(Difference listings)
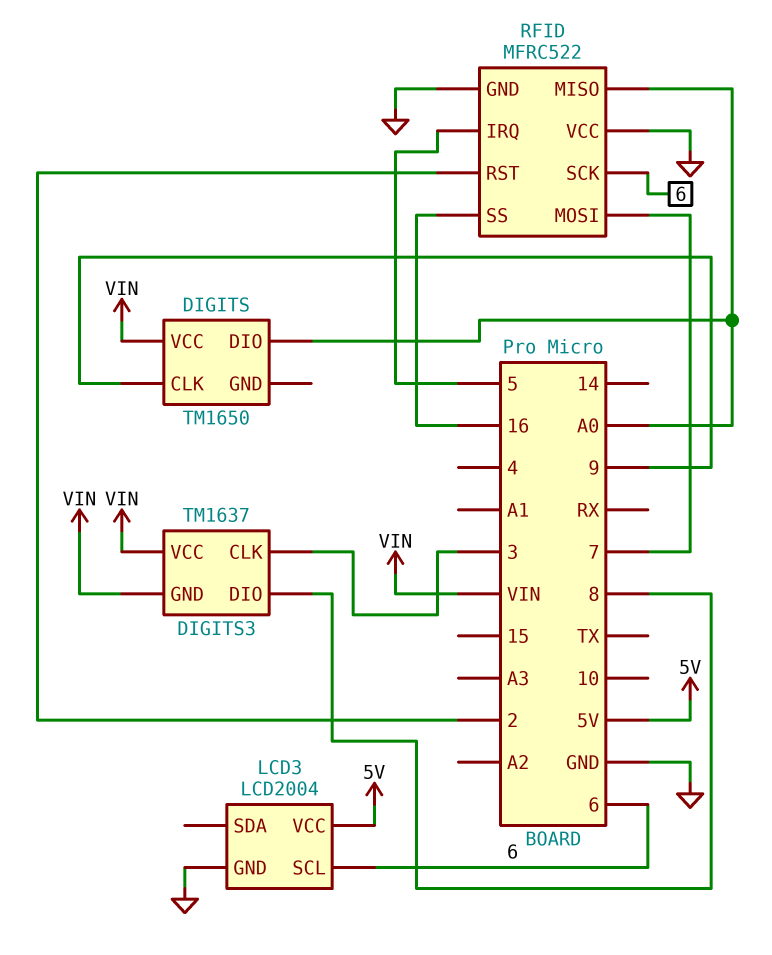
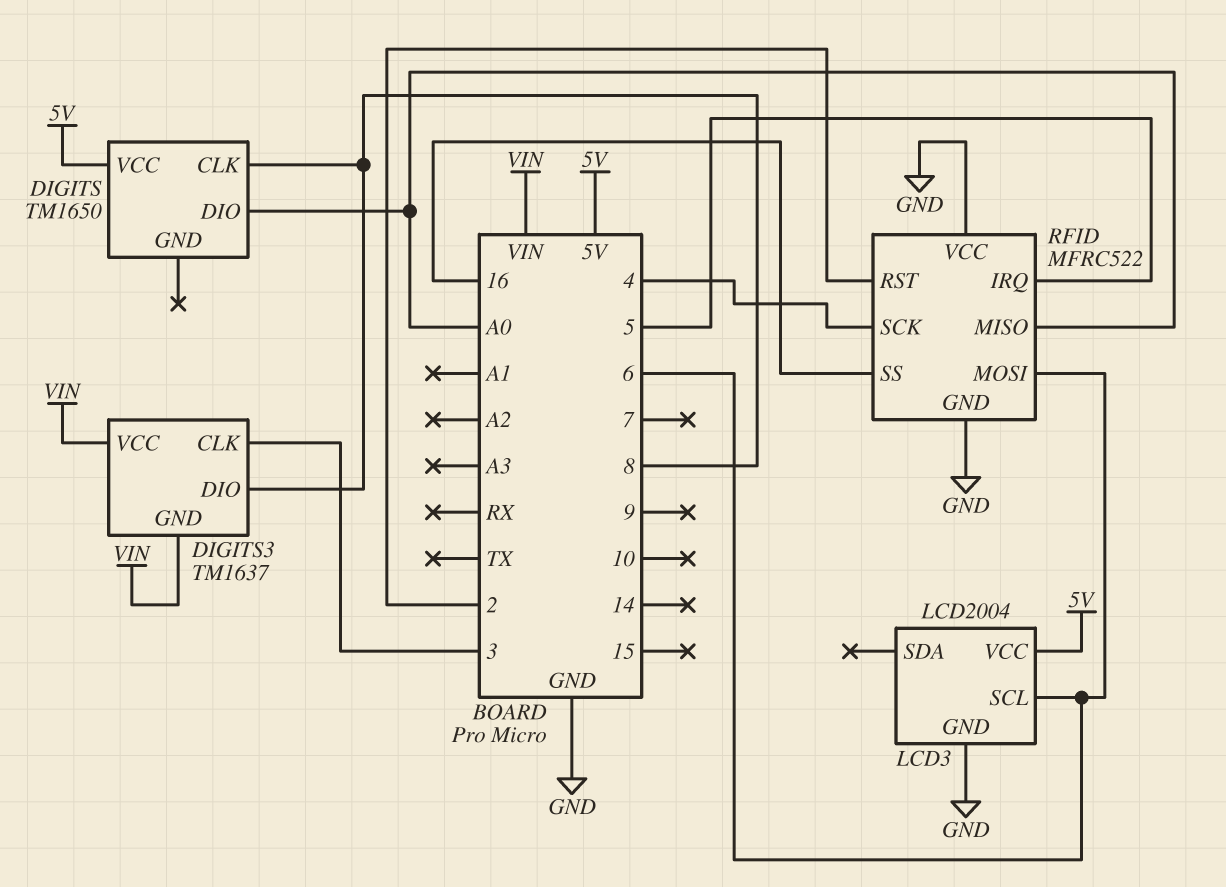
DIGITS pin CLK: 9 -> 8
DIGITS pin VCC: VIN -> 5V
RFID pin MOSI: 7 -> 6
RFID pin SCK: 6 -> 4

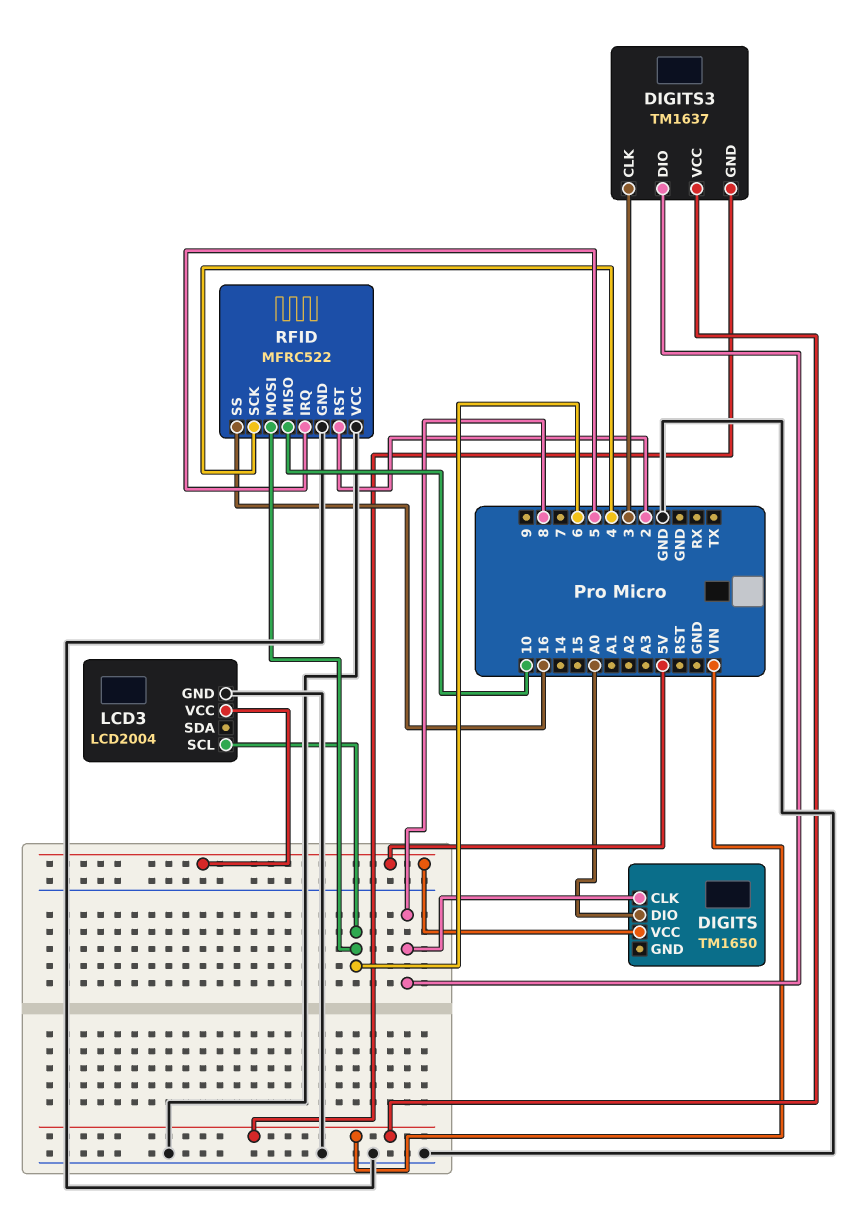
RFID pin MISO: A0 -> 10

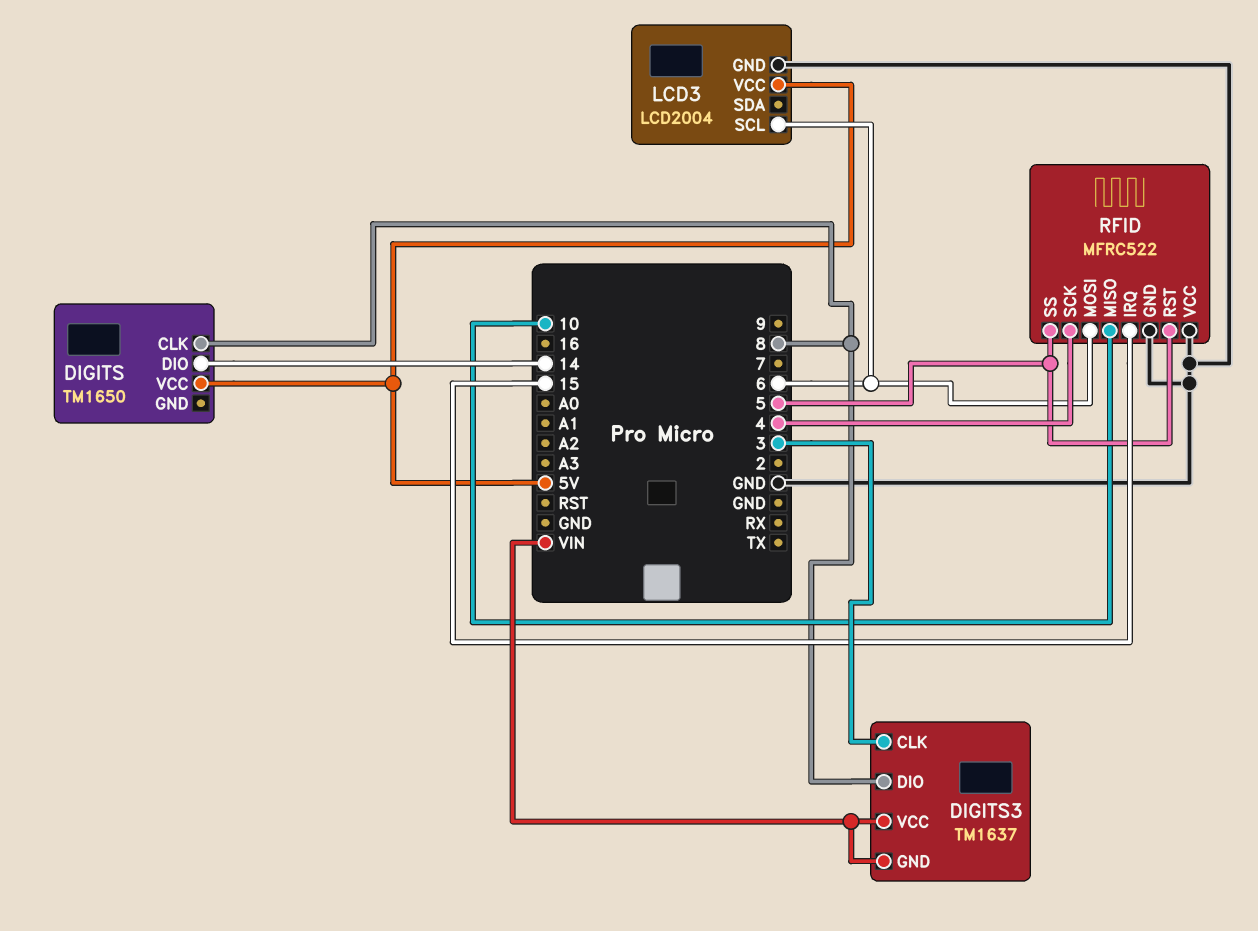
DIGITS pin DIO: A0 -> 14
RFID pin IRQ: 5 -> 15
RFID pin RST: 2 -> 5
RFID pin SS: 16 -> 5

What to produce =>
Starting with the top line, write out all the data above exactly; keep the pictures out.

Solution to this task =>
DIGITS pin CLK: 9 -> 8
DIGITS pin VCC: VIN -> 5V
RFID pin MOSI: 7 -> 6
RFID pin SCK: 6 -> 4

RFID pin MISO: A0 -> 10

DIGITS pin DIO: A0 -> 14
RFID pin IRQ: 5 -> 15
RFID pin RST: 2 -> 5
RFID pin SS: 16 -> 5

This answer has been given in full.